■ Data

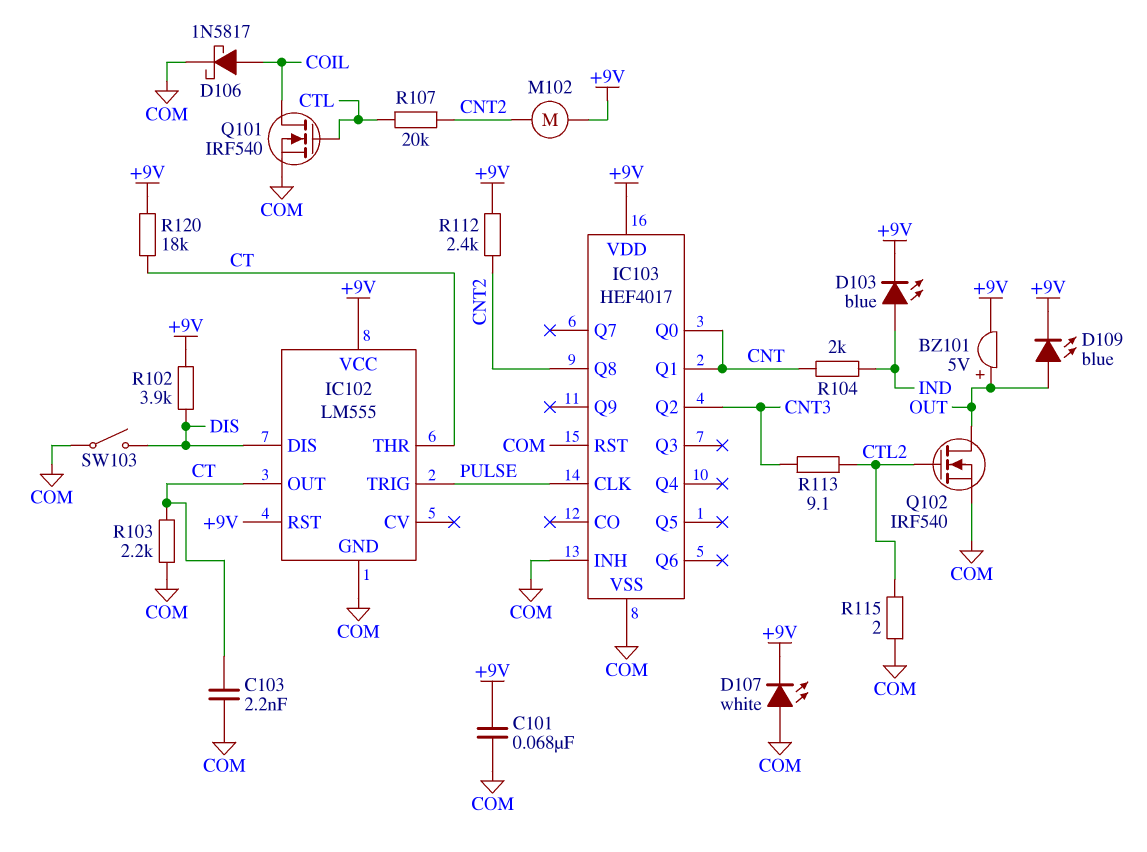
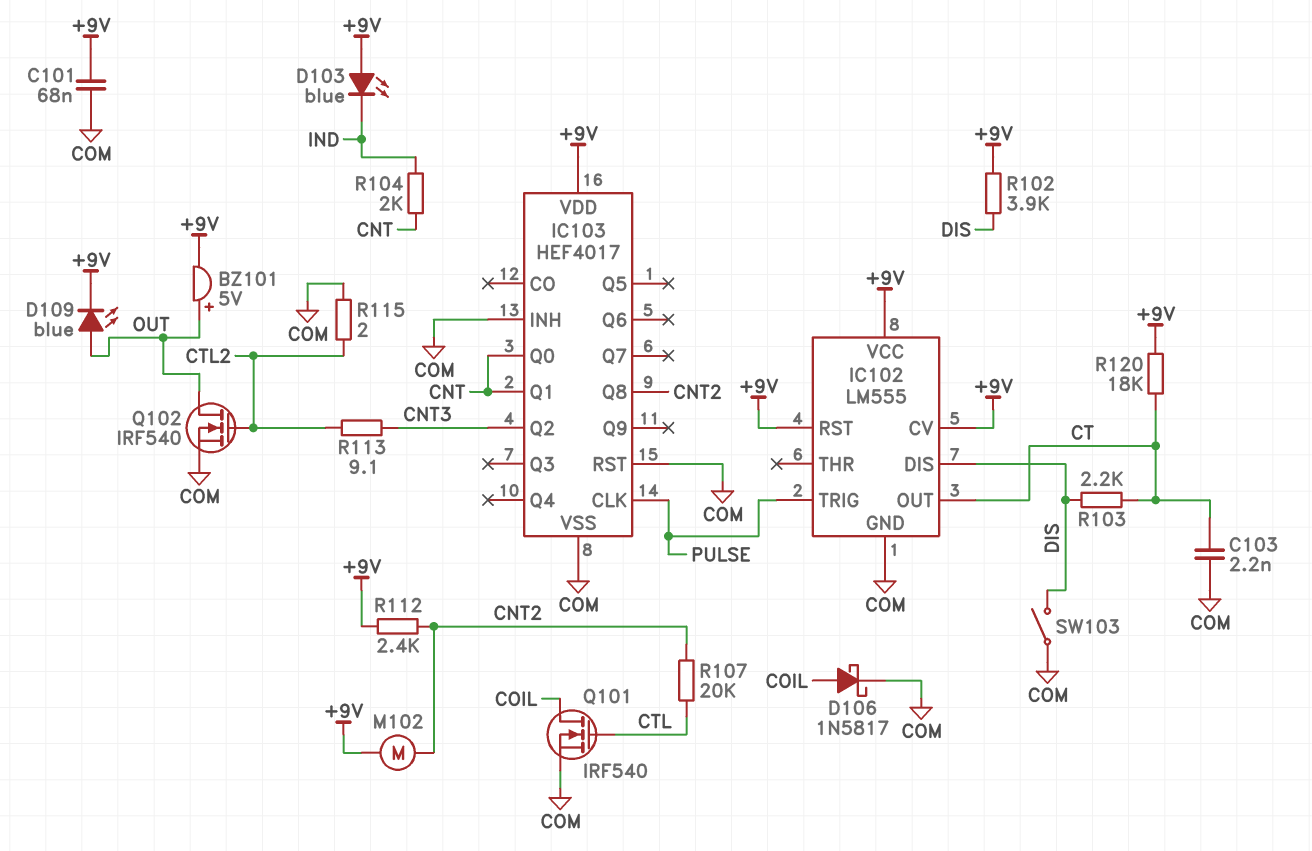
D103: LED blue (A IND, K +9V) -> LED blue (A +9V, K IND)
D107: LED white (A COM, K +9V) -> none
IC102 pin CV: none -> +9V
IC102 pin THR: CT -> none
R103: 2.2k (COM, CT) -> 2.2k (CT, DIS)

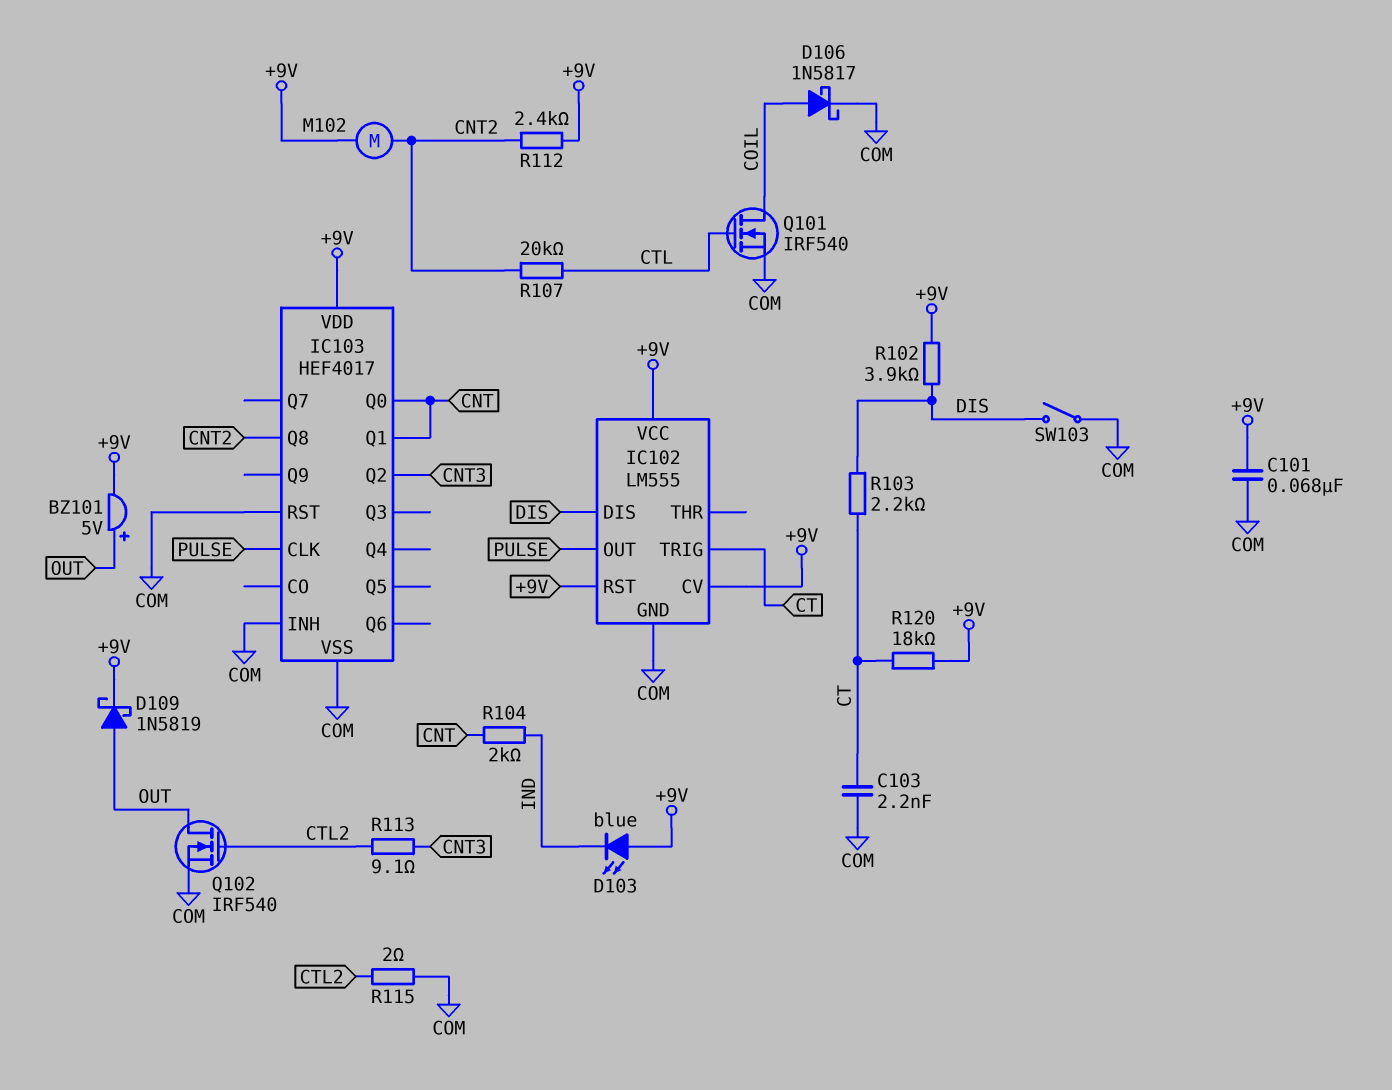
D109: LED blue (A OUT, K +9V) -> schottky 1N5819 (A OUT, K +9V)
IC102 pin OUT: CT -> PULSE
IC102 pin TRIG: PULSE -> CT

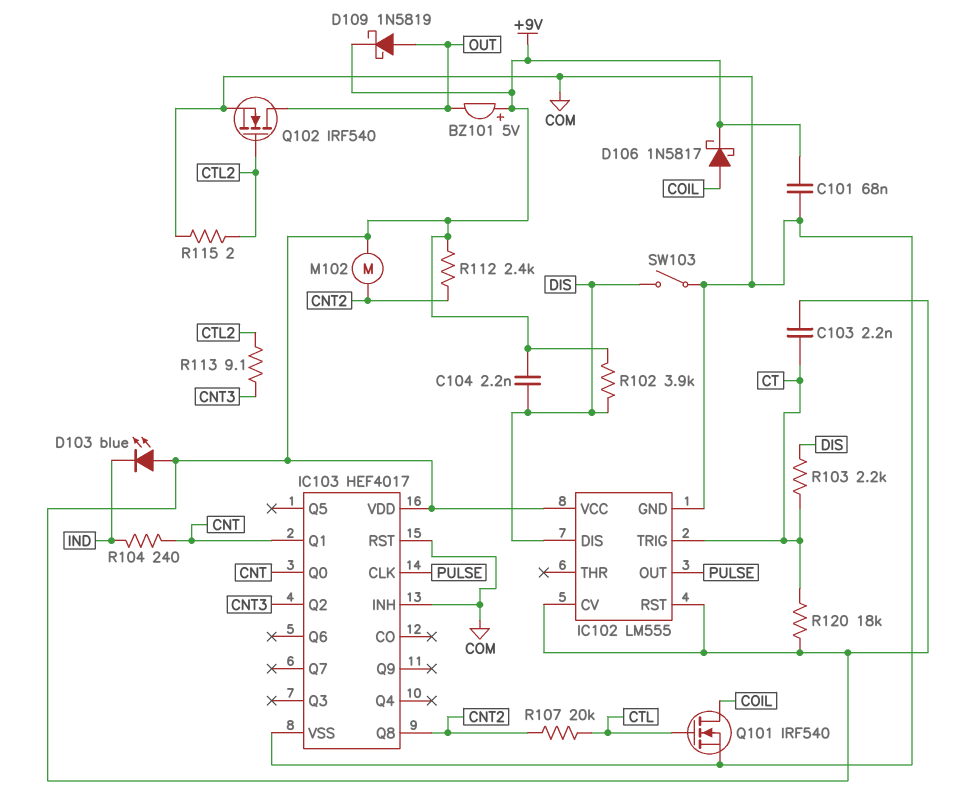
BZ101: buzzer 5V (plus OUT, minus +9V) -> buzzer 5V (plus +9V, minus OUT)
C103: 2.2nF (COM, CT) -> 2.2nF (+9V, CT)
C104: none -> 2.2nF (+9V, DIS)
D106: schottky 1N5817 (A COIL, K COM) -> schottky 1N5817 (A COIL, K +9V)
R104: 2k (CNT, IND) -> 240 (CNT, IND)

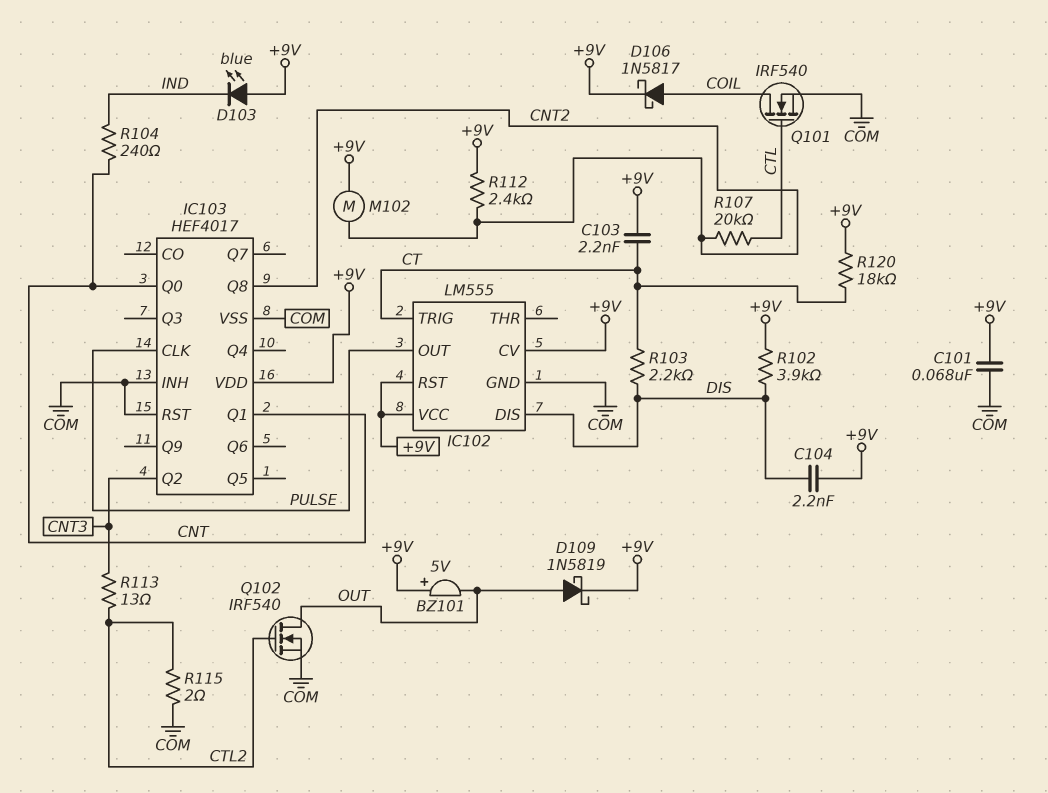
R113: 9.1 (CNT3, CTL2) -> 13 (CNT3, CTL2)
SW103: switch (COM, DIS) -> none

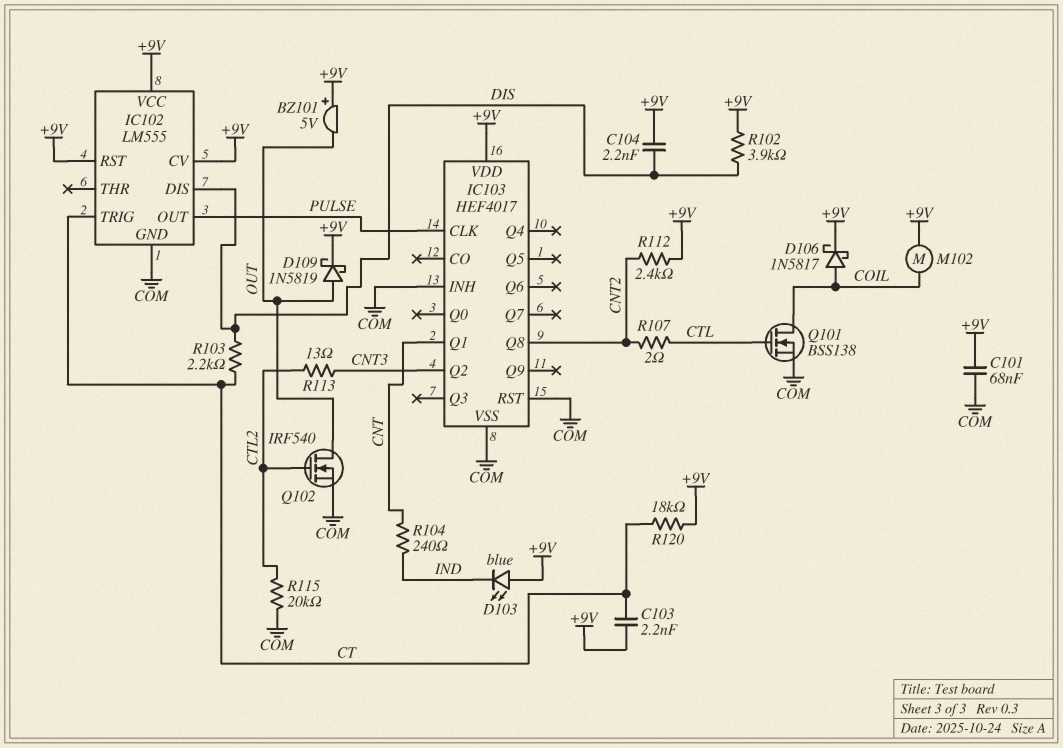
IC103 pin Q0: CNT -> none
M102: motor (+9V, CNT2) -> motor (+9V, COIL)
Q101: NMOS IRF540 (G CTL, D COIL, S COM) -> NMOS BSS138 (G CTL, D COIL, S COM)
R107: 20k (CNT2, CTL) -> 2 (CNT2, CTL)
R115: 2 (COM, CTL2) -> 20k (COM, CTL2)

■ The problem
Copy exactly the lines from the one with "R107: 20k (CNT2, CTL) -> 2 (CNT2, CTL)" down to the last line of the records above, and leave out everything else.

■ Problem solution
R107: 20k (CNT2, CTL) -> 2 (CNT2, CTL)
R115: 2 (COM, CTL2) -> 20k (COM, CTL2)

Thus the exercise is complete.